_Task brief_: Output the entries as they appear, skipping images.

_Dataset records_:

○ ○ ○ ○ ○ ○ ○

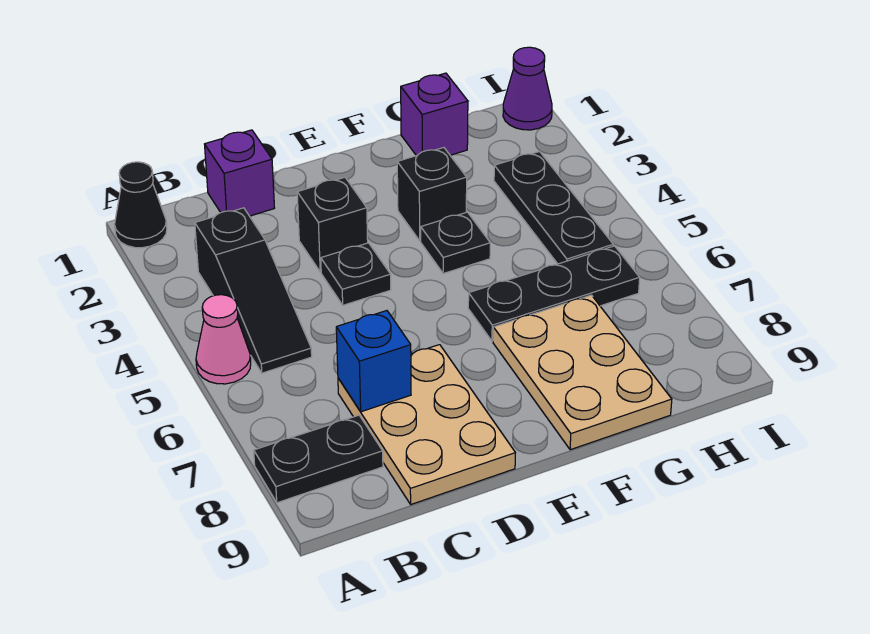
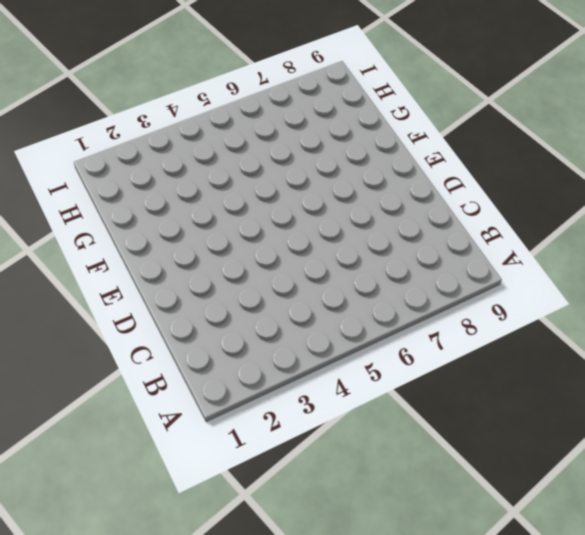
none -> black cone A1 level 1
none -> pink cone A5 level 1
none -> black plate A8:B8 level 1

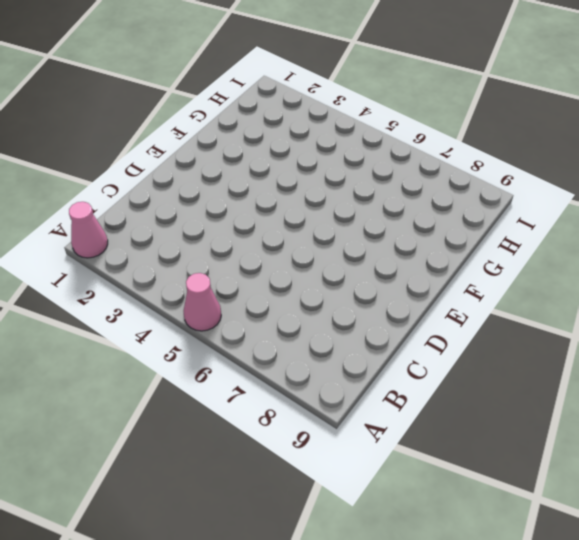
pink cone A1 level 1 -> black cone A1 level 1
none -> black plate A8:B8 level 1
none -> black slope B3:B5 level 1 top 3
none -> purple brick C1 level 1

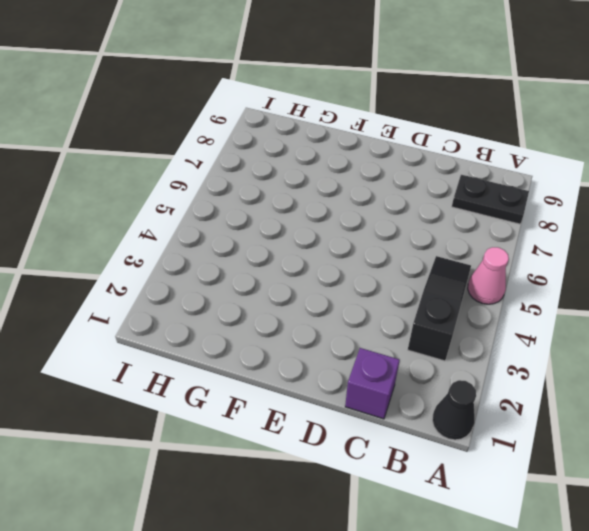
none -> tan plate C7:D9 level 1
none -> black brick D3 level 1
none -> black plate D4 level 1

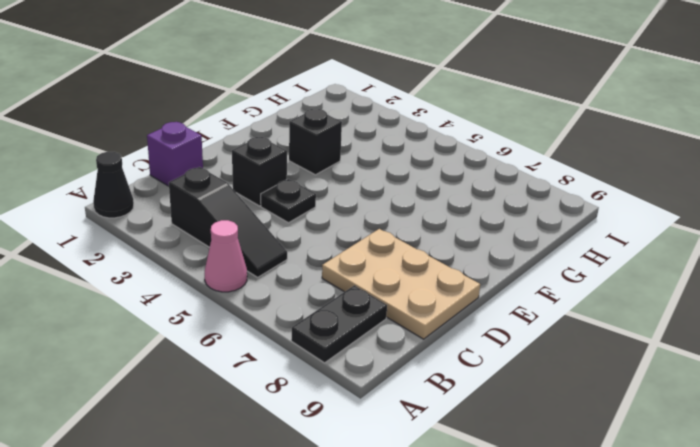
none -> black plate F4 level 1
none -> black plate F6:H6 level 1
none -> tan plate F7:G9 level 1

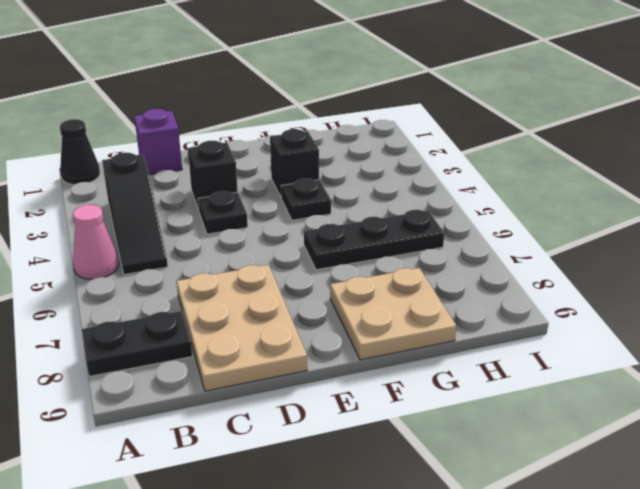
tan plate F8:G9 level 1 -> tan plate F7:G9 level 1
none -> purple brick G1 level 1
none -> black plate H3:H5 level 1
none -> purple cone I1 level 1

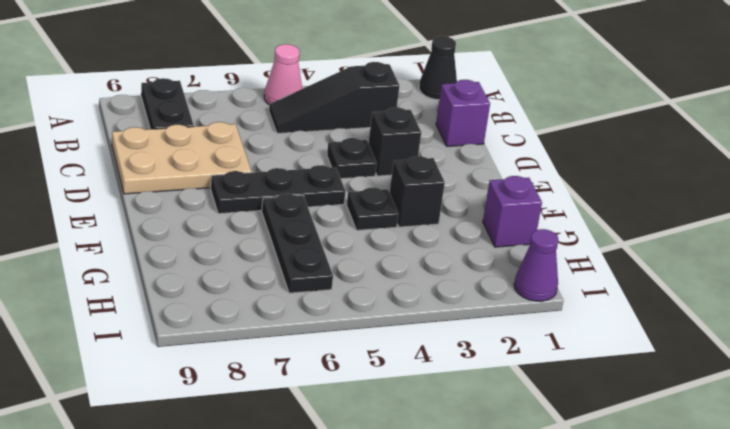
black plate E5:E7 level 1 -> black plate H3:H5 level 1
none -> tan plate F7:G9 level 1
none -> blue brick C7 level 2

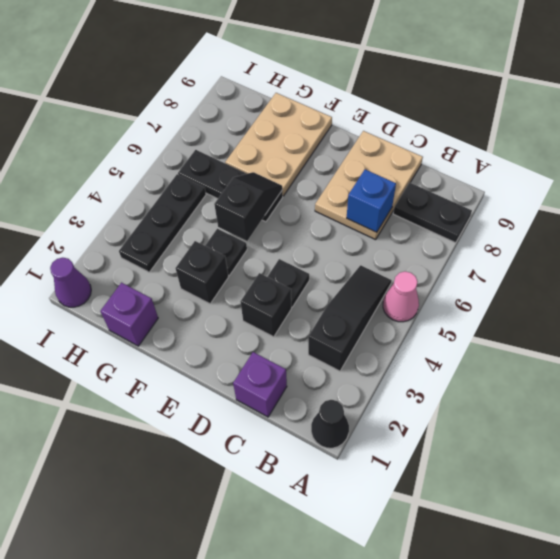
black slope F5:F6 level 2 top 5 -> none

○ ○ ○ ○ ○ ○ ○

_Response_:
none -> black cone A1 level 1
none -> pink cone A5 level 1
none -> black plate A8:B8 level 1

pink cone A1 level 1 -> black cone A1 level 1
none -> black plate A8:B8 level 1
none -> black slope B3:B5 level 1 top 3
none -> purple brick C1 level 1

none -> tan plate C7:D9 level 1
none -> black brick D3 level 1
none -> black plate D4 level 1

none -> black plate F4 level 1
none -> black plate F6:H6 level 1
none -> tan plate F7:G9 level 1

tan plate F8:G9 level 1 -> tan plate F7:G9 level 1
none -> purple brick G1 level 1
none -> black plate H3:H5 level 1
none -> purple cone I1 level 1

black plate E5:E7 level 1 -> black plate H3:H5 level 1
none -> tan plate F7:G9 level 1
none -> blue brick C7 level 2

black slope F5:F6 level 2 top 5 -> none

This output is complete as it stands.